*** Opening of SOURCE DATA ***

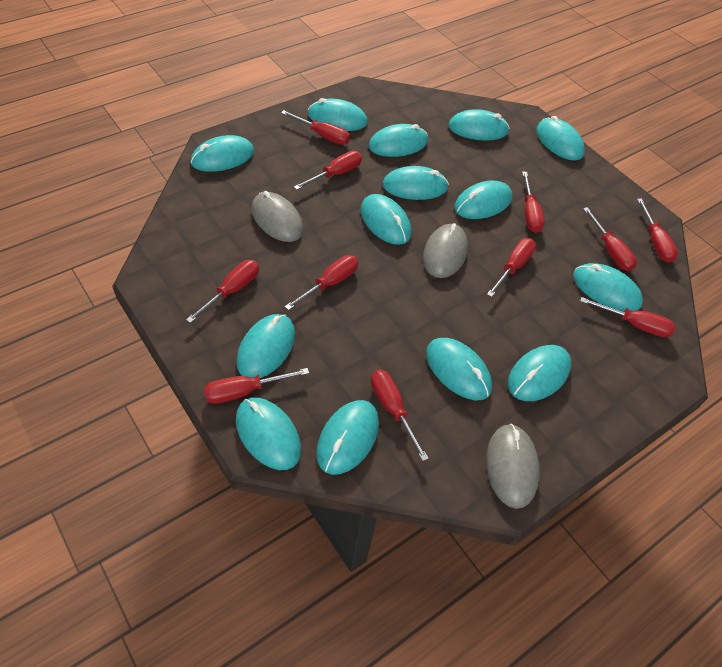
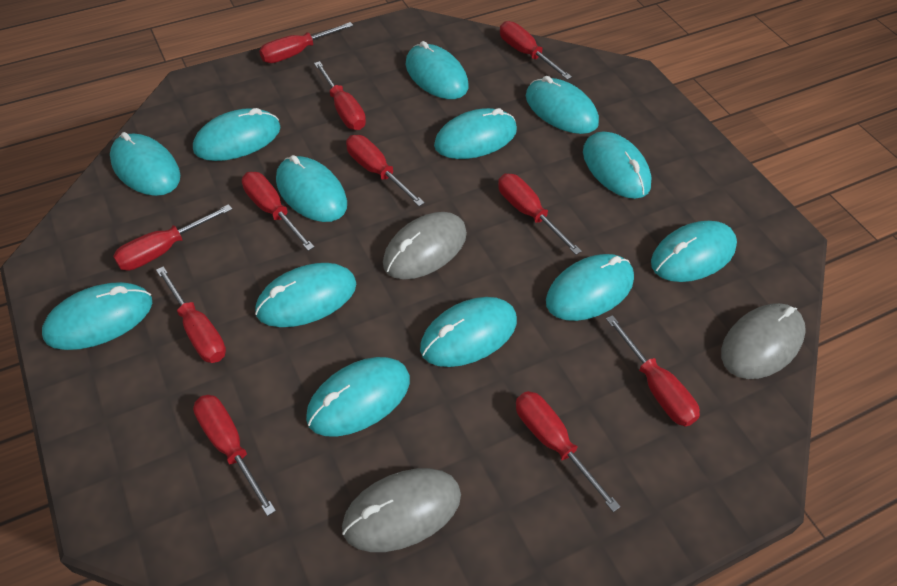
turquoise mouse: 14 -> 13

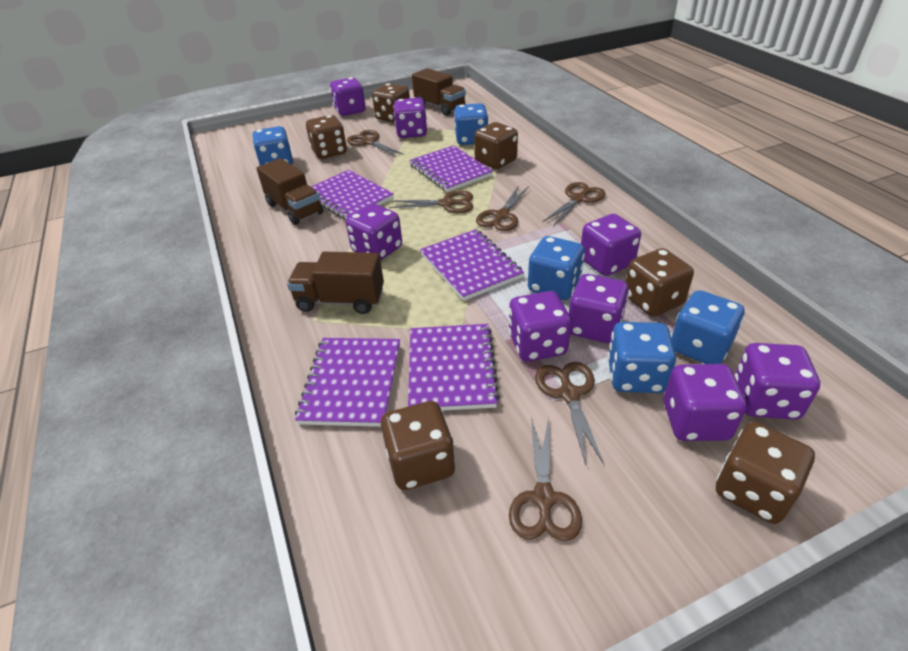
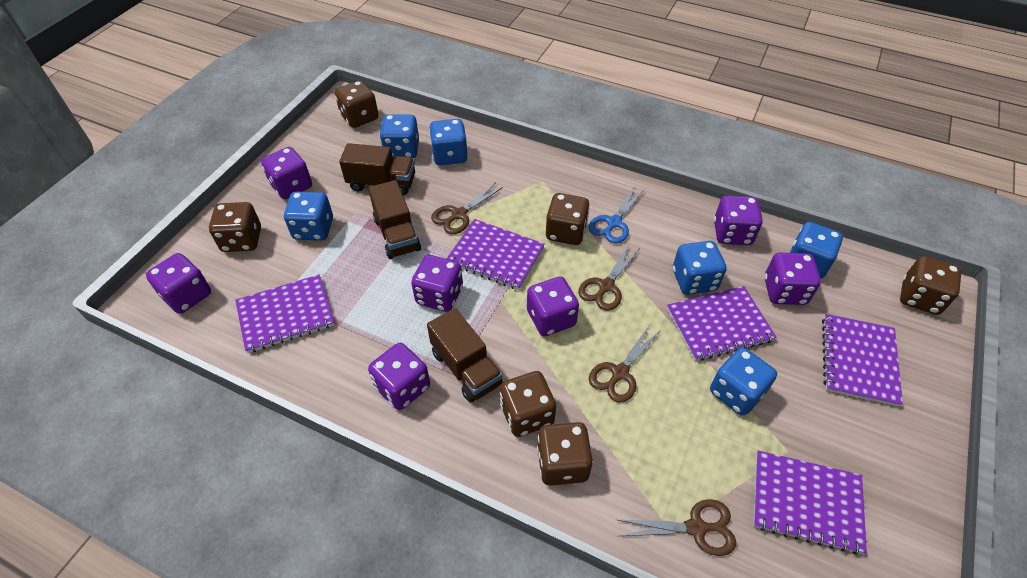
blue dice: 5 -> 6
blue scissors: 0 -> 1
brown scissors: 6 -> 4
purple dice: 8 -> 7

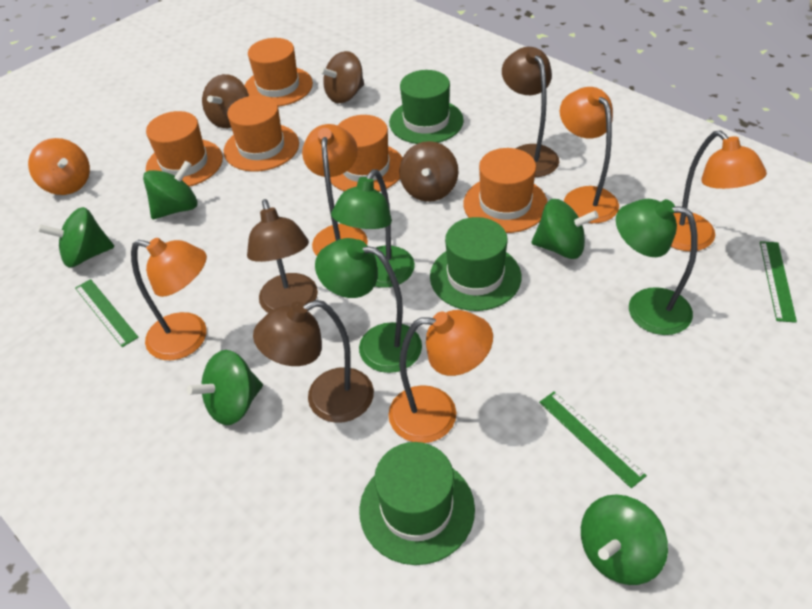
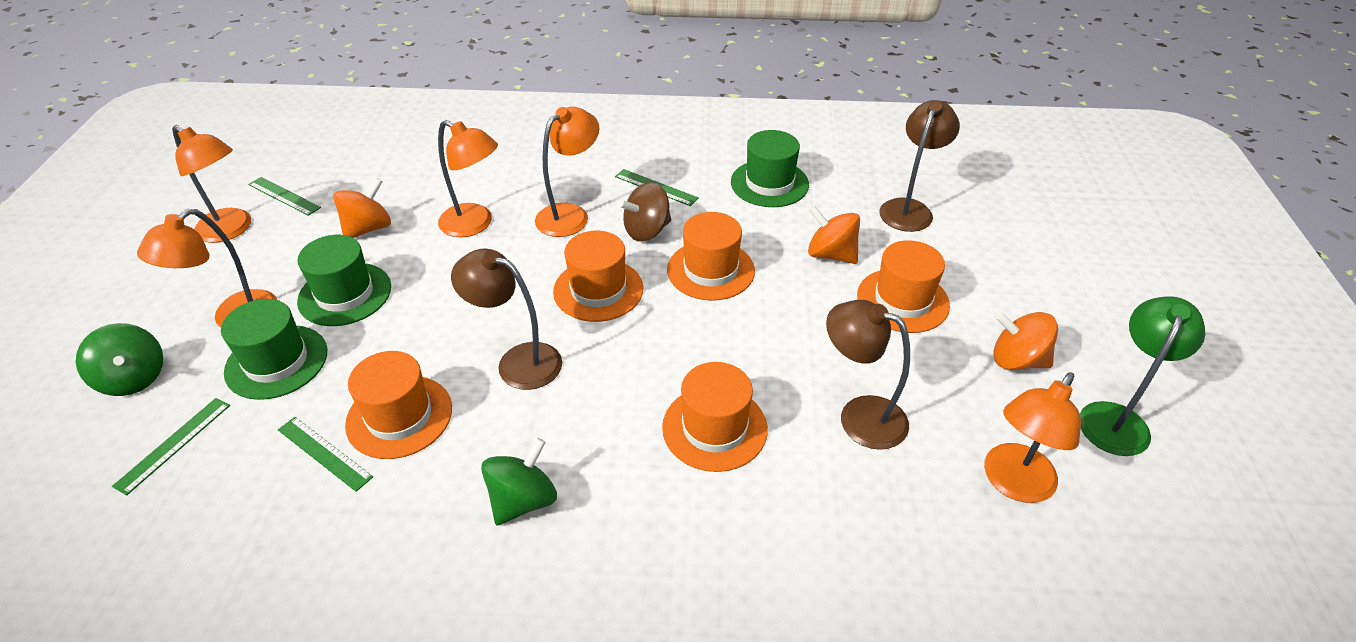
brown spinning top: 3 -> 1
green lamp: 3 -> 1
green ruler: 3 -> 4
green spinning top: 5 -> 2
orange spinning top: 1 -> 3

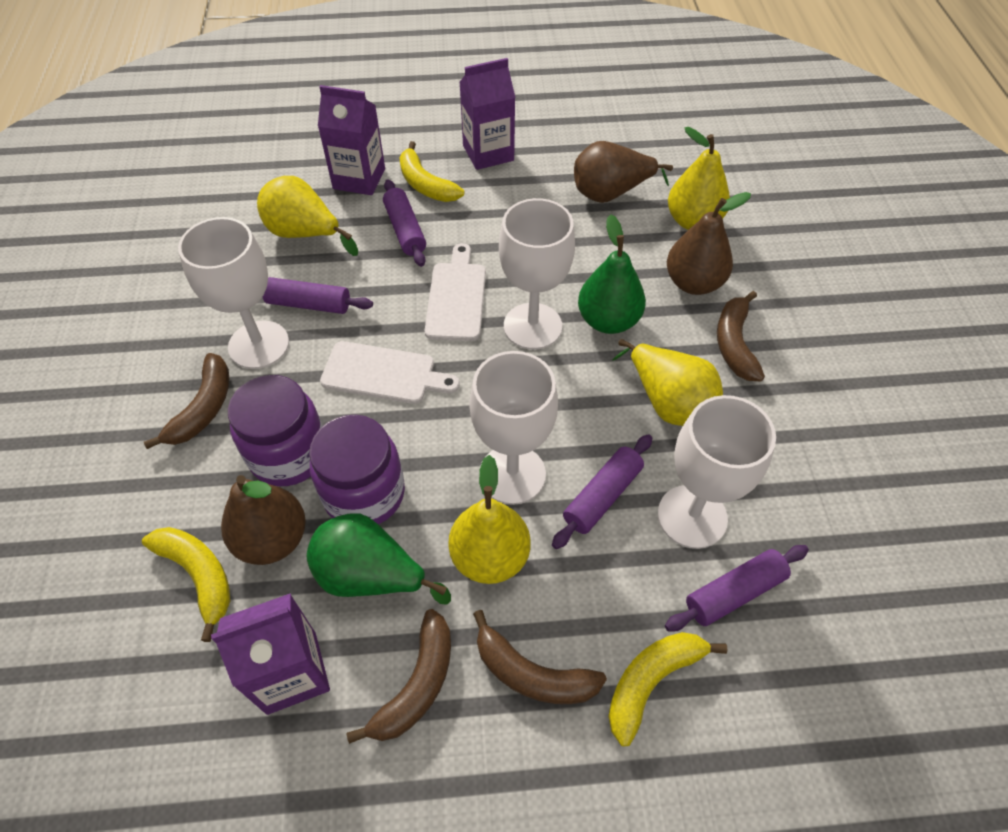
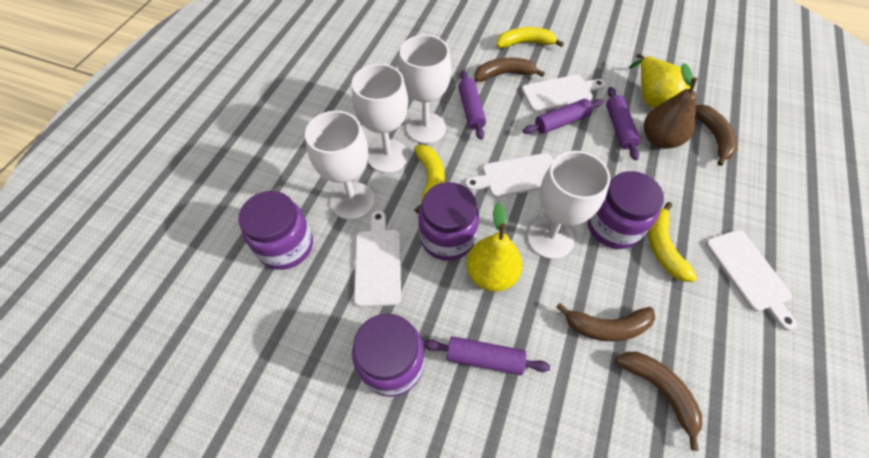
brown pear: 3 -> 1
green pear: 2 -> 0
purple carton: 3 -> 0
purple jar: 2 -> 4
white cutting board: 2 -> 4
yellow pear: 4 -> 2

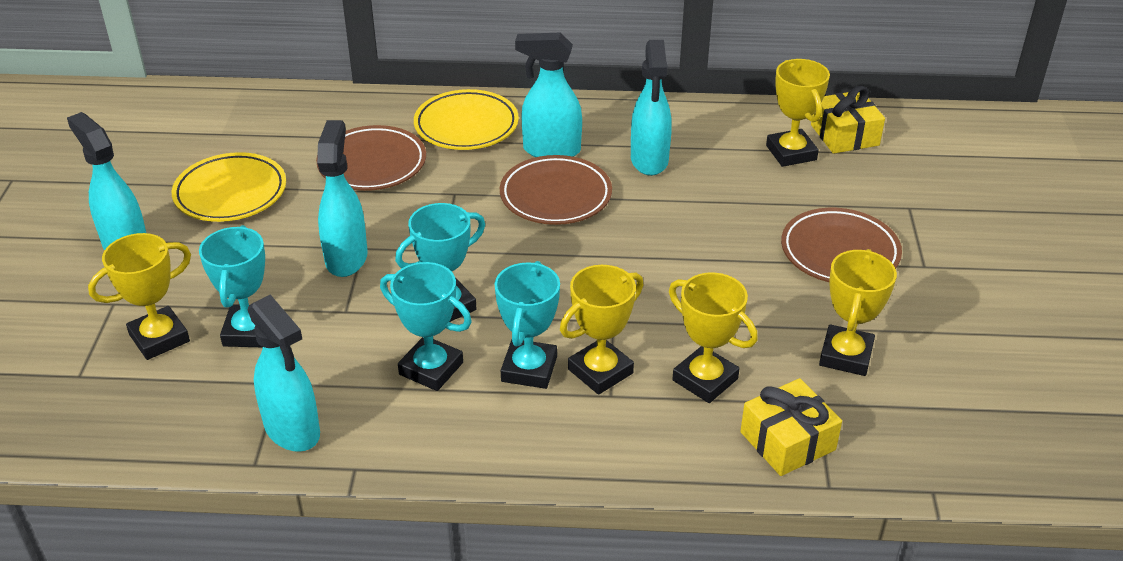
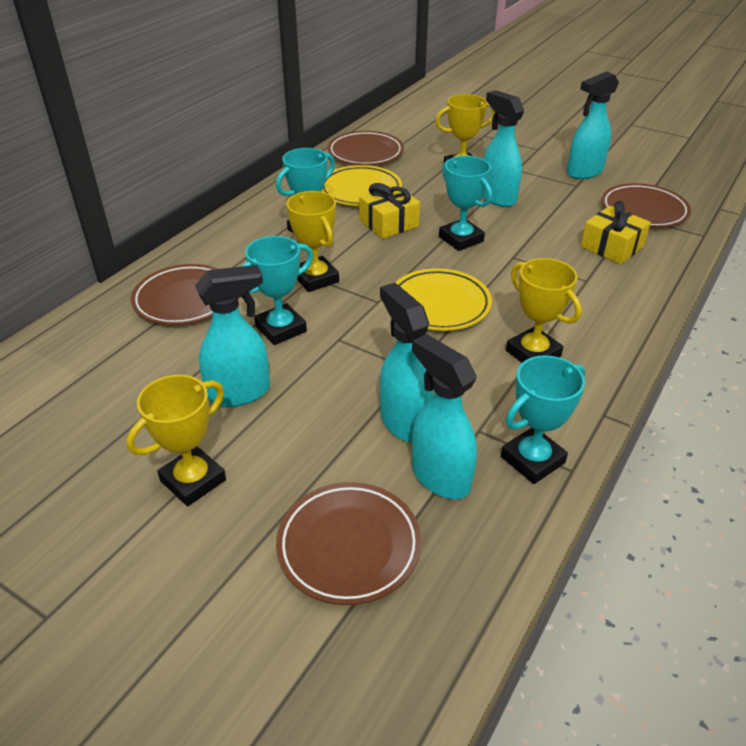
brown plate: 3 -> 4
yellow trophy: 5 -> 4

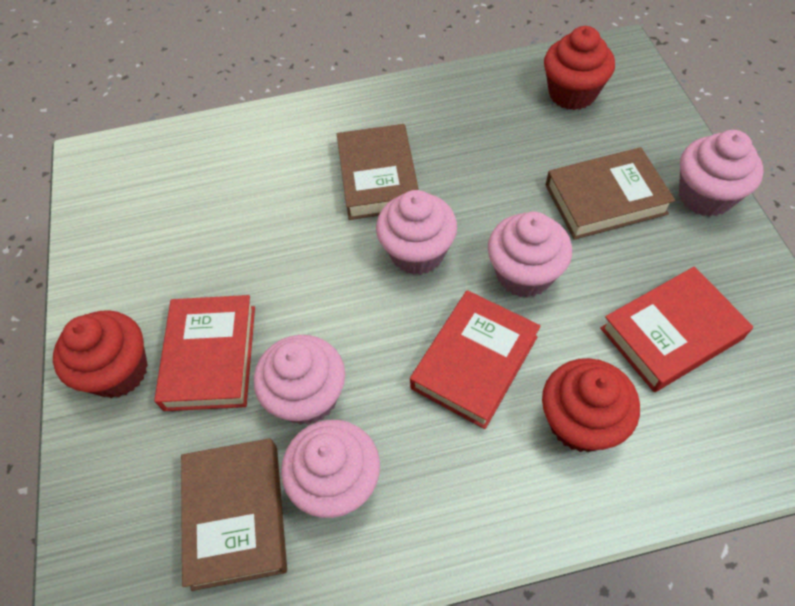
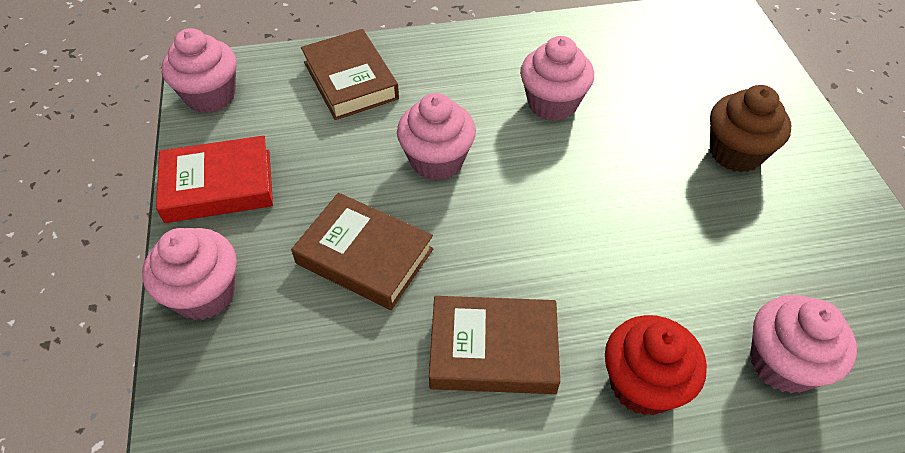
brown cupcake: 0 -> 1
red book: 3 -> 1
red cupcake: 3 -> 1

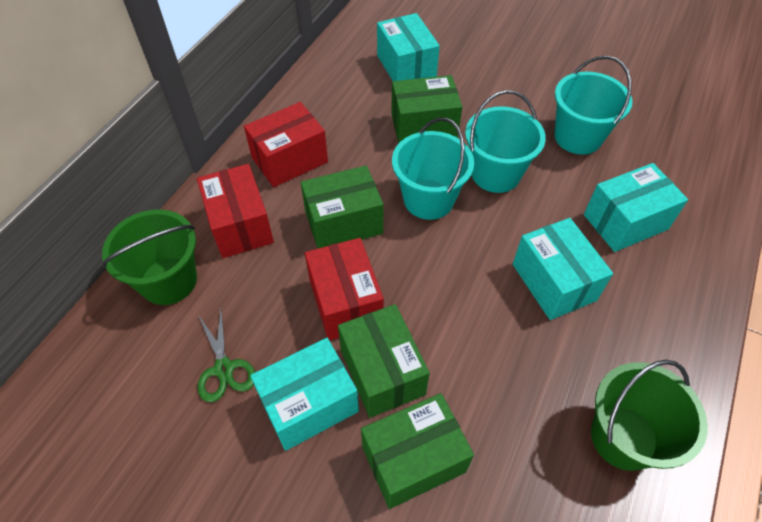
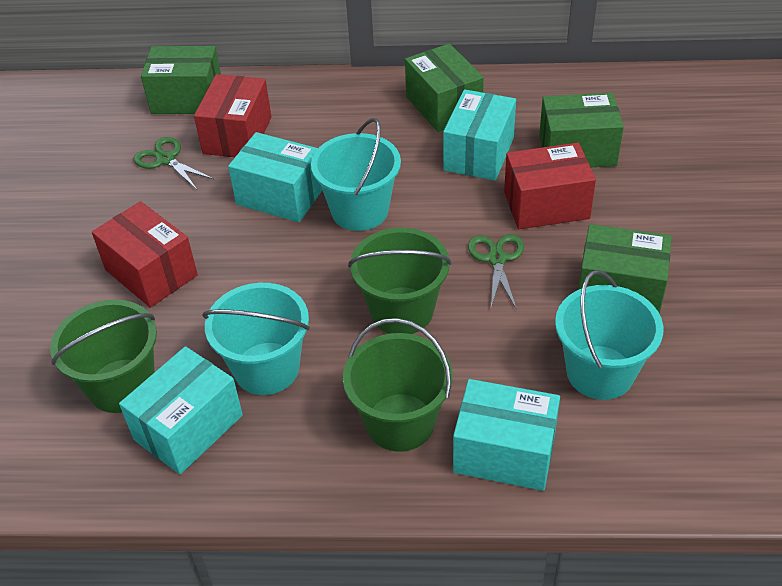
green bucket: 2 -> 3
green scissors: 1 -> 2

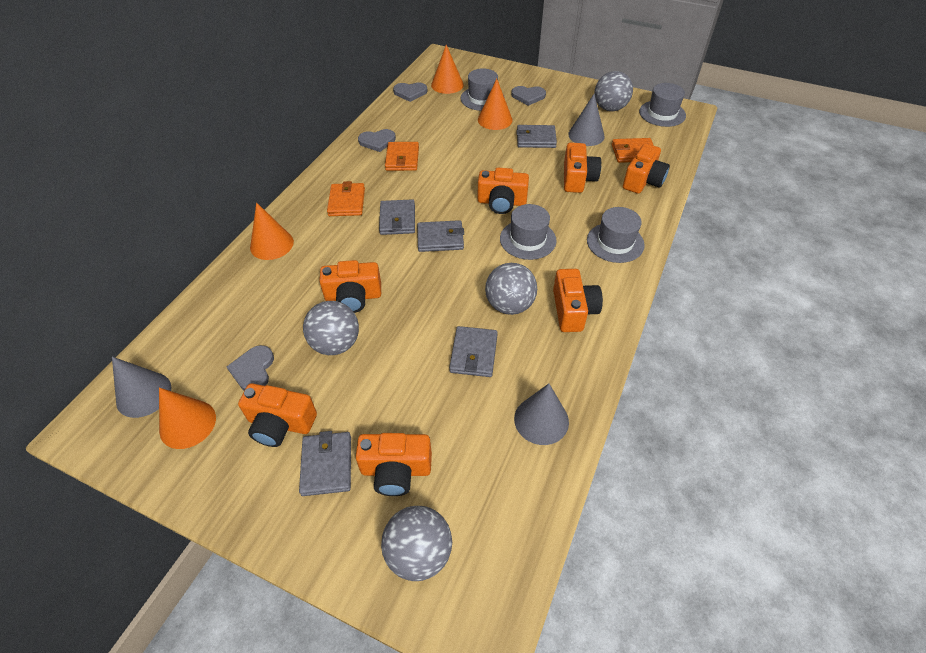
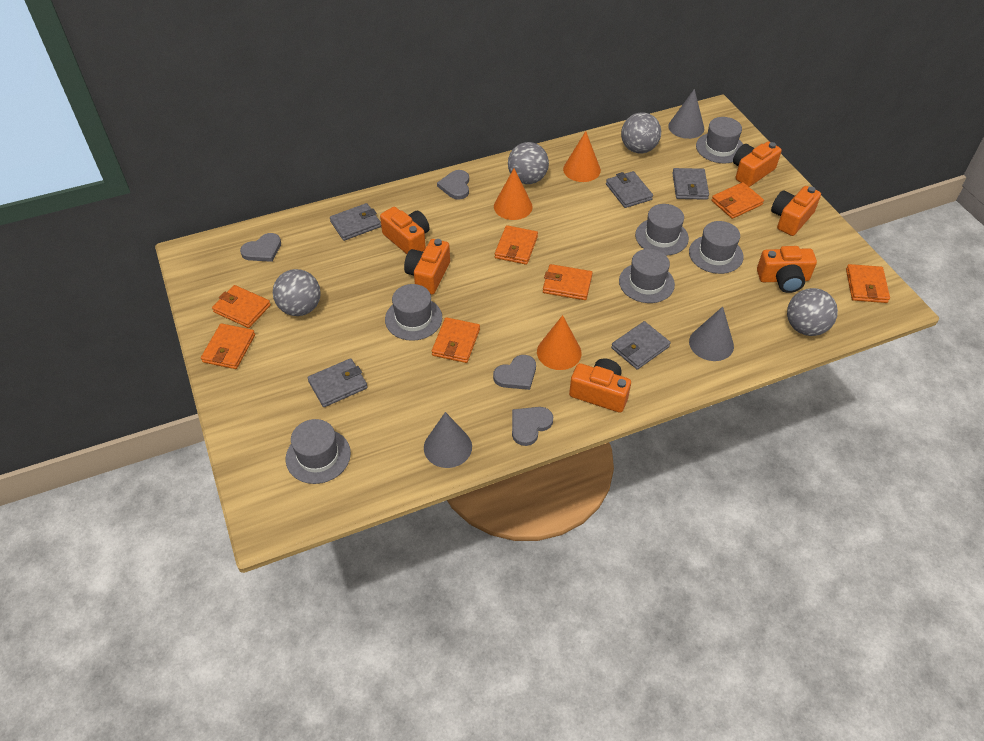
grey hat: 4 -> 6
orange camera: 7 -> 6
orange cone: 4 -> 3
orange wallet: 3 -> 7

*** Close of SOURCE DATA ***

- _WHAT YOU NEED TO DO_: Transcribe every entry exactly. Leave out the pictures.

- _WRITTEN REPLY_:
turquoise mouse: 14 -> 13

blue dice: 5 -> 6
blue scissors: 0 -> 1
brown scissors: 6 -> 4
purple dice: 8 -> 7

brown spinning top: 3 -> 1
green lamp: 3 -> 1
green ruler: 3 -> 4
green spinning top: 5 -> 2
orange spinning top: 1 -> 3

brown pear: 3 -> 1
green pear: 2 -> 0
purple carton: 3 -> 0
purple jar: 2 -> 4
white cutting board: 2 -> 4
yellow pear: 4 -> 2

brown plate: 3 -> 4
yellow trophy: 5 -> 4

brown cupcake: 0 -> 1
red book: 3 -> 1
red cupcake: 3 -> 1

green bucket: 2 -> 3
green scissors: 1 -> 2

grey hat: 4 -> 6
orange camera: 7 -> 6
orange cone: 4 -> 3
orange wallet: 3 -> 7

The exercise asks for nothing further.